### What needs to be done
Quote verbatim the span of lines that begins the listing below and closes with the line containing "C212: 33pF (VI, VOL) -> 33pF (0V, VOL)".
Supplied records Start Marker
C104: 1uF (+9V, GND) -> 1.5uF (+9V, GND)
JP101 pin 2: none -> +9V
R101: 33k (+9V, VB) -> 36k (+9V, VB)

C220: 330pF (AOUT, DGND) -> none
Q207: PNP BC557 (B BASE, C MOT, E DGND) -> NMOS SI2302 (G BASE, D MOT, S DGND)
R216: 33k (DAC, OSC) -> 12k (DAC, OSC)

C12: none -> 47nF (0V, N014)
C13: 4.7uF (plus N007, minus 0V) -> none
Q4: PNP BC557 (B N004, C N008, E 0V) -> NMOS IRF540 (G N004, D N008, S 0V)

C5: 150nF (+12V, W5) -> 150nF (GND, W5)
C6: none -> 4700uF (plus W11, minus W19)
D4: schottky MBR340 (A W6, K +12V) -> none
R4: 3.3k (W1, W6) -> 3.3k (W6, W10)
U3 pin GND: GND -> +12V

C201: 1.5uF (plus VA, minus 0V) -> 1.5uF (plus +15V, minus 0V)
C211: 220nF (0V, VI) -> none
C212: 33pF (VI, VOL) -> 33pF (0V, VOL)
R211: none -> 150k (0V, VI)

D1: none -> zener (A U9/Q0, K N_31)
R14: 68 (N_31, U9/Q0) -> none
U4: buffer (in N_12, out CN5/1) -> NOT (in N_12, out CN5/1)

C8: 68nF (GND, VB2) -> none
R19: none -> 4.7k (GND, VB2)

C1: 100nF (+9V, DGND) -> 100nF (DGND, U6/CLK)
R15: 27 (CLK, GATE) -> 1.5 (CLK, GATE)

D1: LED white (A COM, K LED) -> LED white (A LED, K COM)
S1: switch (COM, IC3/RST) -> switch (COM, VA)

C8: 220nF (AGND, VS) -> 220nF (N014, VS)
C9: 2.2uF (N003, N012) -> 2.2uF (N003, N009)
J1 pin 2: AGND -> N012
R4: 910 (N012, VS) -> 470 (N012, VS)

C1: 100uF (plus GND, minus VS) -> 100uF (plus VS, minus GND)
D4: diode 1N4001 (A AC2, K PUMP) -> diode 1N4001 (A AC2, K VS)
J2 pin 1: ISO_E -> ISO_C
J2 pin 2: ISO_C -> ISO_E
Supplied records End Marker
### Solution to the problem
C104: 1uF (+9V, GND) -> 1.5uF (+9V, GND)
JP101 pin 2: none -> +9V
R101: 33k (+9V, VB) -> 36k (+9V, VB)

C220: 330pF (AOUT, DGND) -> none
Q207: PNP BC557 (B BASE, C MOT, E DGND) -> NMOS SI2302 (G BASE, D MOT, S DGND)
R216: 33k (DAC, OSC) -> 12k (DAC, OSC)

C12: none -> 47nF (0V, N014)
C13: 4.7uF (plus N007, minus 0V) -> none
Q4: PNP BC557 (B N004, C N008, E 0V) -> NMOS IRF540 (G N004, D N008, S 0V)

C5: 150nF (+12V, W5) -> 150nF (GND, W5)
C6: none -> 4700uF (plus W11, minus W19)
D4: schottky MBR340 (A W6, K +12V) -> none
R4: 3.3k (W1, W6) -> 3.3k (W6, W10)
U3 pin GND: GND -> +12V

C201: 1.5uF (plus VA, minus 0V) -> 1.5uF (plus +15V, minus 0V)
C211: 220nF (0V, VI) -> none
C212: 33pF (VI, VOL) -> 33pF (0V, VOL)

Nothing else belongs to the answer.